● EXERCISE:
Exactly and only the lines from the one containing "R1: 100k (+3V3, J1/2) -> 27k (+3V3, J1/2)" through the close of the entries below are to be set down.

● SUPPLIED RECORDS:
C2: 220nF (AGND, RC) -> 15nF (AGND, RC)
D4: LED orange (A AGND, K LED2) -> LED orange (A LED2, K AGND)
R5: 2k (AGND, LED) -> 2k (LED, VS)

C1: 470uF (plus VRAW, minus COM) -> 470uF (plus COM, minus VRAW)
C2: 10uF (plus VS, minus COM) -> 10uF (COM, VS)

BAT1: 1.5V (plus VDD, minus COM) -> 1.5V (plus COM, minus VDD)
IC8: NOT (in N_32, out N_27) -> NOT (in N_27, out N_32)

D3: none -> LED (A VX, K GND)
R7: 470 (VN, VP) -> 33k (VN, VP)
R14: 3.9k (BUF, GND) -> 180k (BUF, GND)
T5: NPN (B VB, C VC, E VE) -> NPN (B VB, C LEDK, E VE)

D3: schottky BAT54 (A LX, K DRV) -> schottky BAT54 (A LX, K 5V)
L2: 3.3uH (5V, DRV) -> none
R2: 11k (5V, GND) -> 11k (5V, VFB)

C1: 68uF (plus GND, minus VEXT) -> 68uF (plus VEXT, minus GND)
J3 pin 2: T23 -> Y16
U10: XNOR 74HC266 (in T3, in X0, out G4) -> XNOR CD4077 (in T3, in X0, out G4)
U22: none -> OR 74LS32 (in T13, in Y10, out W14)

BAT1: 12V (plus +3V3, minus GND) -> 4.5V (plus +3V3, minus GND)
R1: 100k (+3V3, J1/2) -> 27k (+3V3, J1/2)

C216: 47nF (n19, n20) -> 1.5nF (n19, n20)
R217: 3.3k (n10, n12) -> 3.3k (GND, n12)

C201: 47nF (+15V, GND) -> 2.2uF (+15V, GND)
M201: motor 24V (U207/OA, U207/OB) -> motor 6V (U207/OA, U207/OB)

● TASK RESULT:
R1: 100k (+3V3, J1/2) -> 27k (+3V3, J1/2)

C216: 47nF (n19, n20) -> 1.5nF (n19, n20)
R217: 3.3k (n10, n12) -> 3.3k (GND, n12)

C201: 47nF (+15V, GND) -> 2.2uF (+15V, GND)
M201: motor 24V (U207/OA, U207/OB) -> motor 6V (U207/OA, U207/OB)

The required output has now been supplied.